━━━━━ Data section ━━━━━
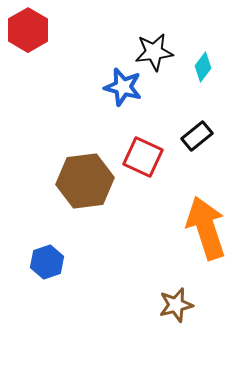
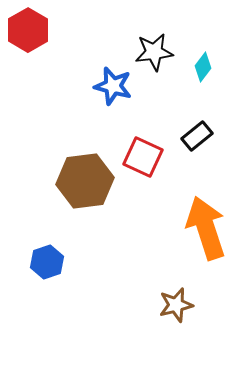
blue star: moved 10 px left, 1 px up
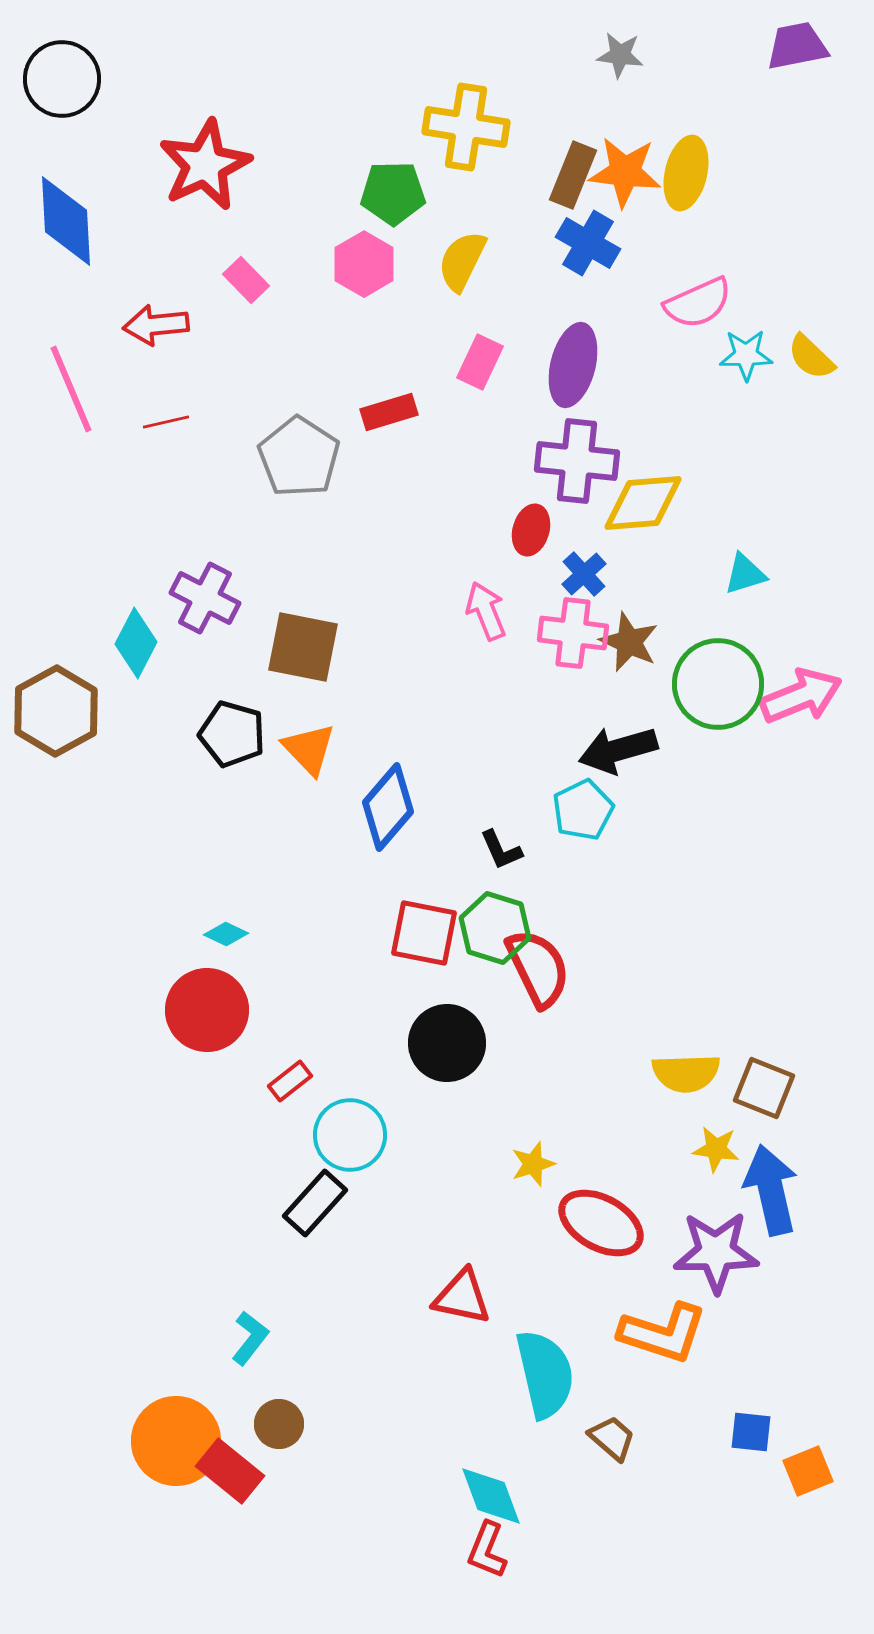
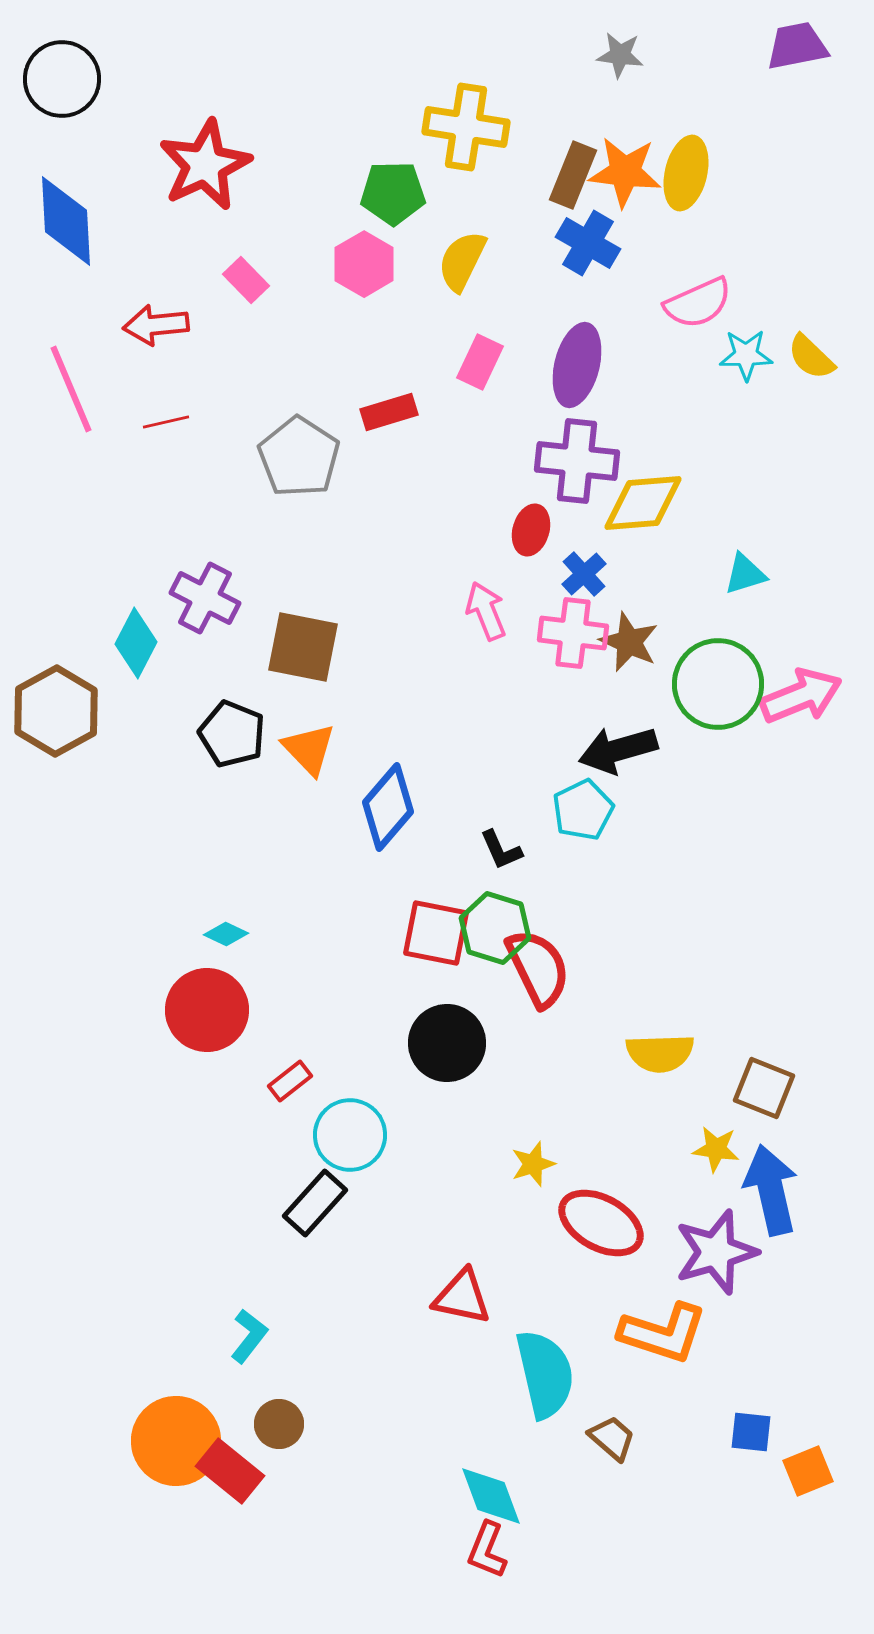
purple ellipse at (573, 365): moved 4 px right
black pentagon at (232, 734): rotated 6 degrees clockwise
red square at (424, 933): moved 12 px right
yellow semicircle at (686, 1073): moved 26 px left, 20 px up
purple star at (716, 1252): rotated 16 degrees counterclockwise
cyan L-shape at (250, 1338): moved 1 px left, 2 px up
━━━━━
▶ _Assignment_
Make an exact copy of the records, pictures excluded.

▶ _Answer for this exercise_
blue star: moved 10 px left, 1 px up
purple ellipse at (573, 365): moved 4 px right
black pentagon at (232, 734): rotated 6 degrees clockwise
red square at (424, 933): moved 12 px right
yellow semicircle at (686, 1073): moved 26 px left, 20 px up
purple star at (716, 1252): rotated 16 degrees counterclockwise
cyan L-shape at (250, 1338): moved 1 px left, 2 px up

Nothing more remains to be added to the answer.